(Beginning of Records to process)

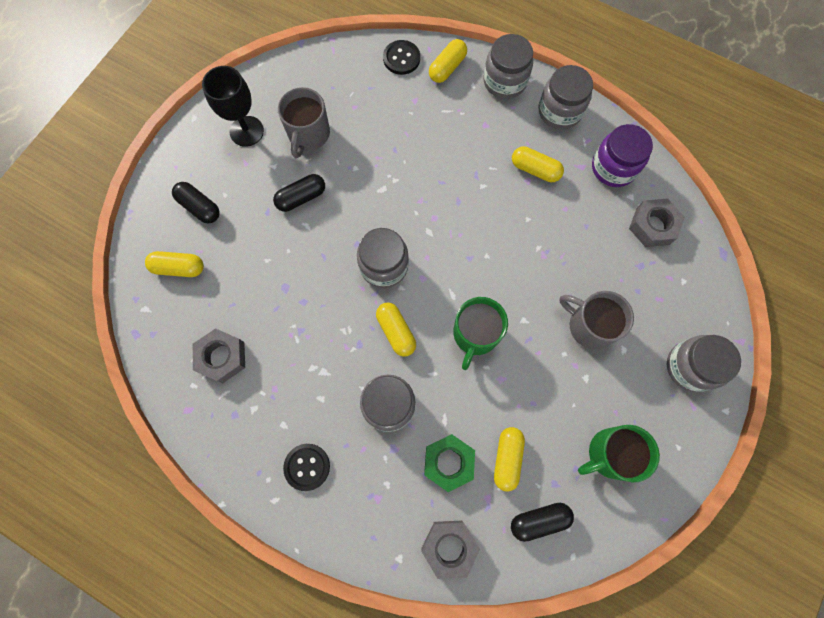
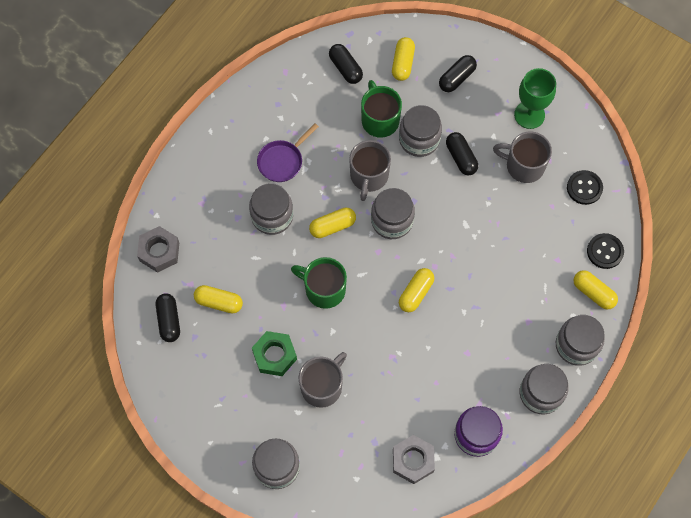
camera: 95 degrees right, 5 degrees down
(184, 334) = (345, 68): none -> black capsule
(222, 357) = (324, 95): grey nut -> none
(246, 131) = (529, 115): black goblet -> green goblet
(280, 243) = (419, 139): none -> grey jar
(307, 467) = (232, 154): black button -> black button (584, 188)
(314, 400) = (282, 161): none -> purple pan
(329, 295) = (369, 176): none -> grey mug
(448, 462) = (221, 257): green nut -> green nut (274, 355)
(535, 169) = (478, 361): yellow capsule -> yellow capsule (416, 293)
(610, 454) = (212, 385): green mug -> green mug (380, 120)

(End of Records to process)

Try it → Starting from the line with "(184, 334) = (345, 68): none -> black capsule", write out every remaining line of the data above exactly, the final line included, and nothing before it.

Result →
(184, 334) = (345, 68): none -> black capsule
(222, 357) = (324, 95): grey nut -> none
(246, 131) = (529, 115): black goblet -> green goblet
(280, 243) = (419, 139): none -> grey jar
(307, 467) = (232, 154): black button -> black button (584, 188)
(314, 400) = (282, 161): none -> purple pan
(329, 295) = (369, 176): none -> grey mug
(448, 462) = (221, 257): green nut -> green nut (274, 355)
(535, 169) = (478, 361): yellow capsule -> yellow capsule (416, 293)
(610, 454) = (212, 385): green mug -> green mug (380, 120)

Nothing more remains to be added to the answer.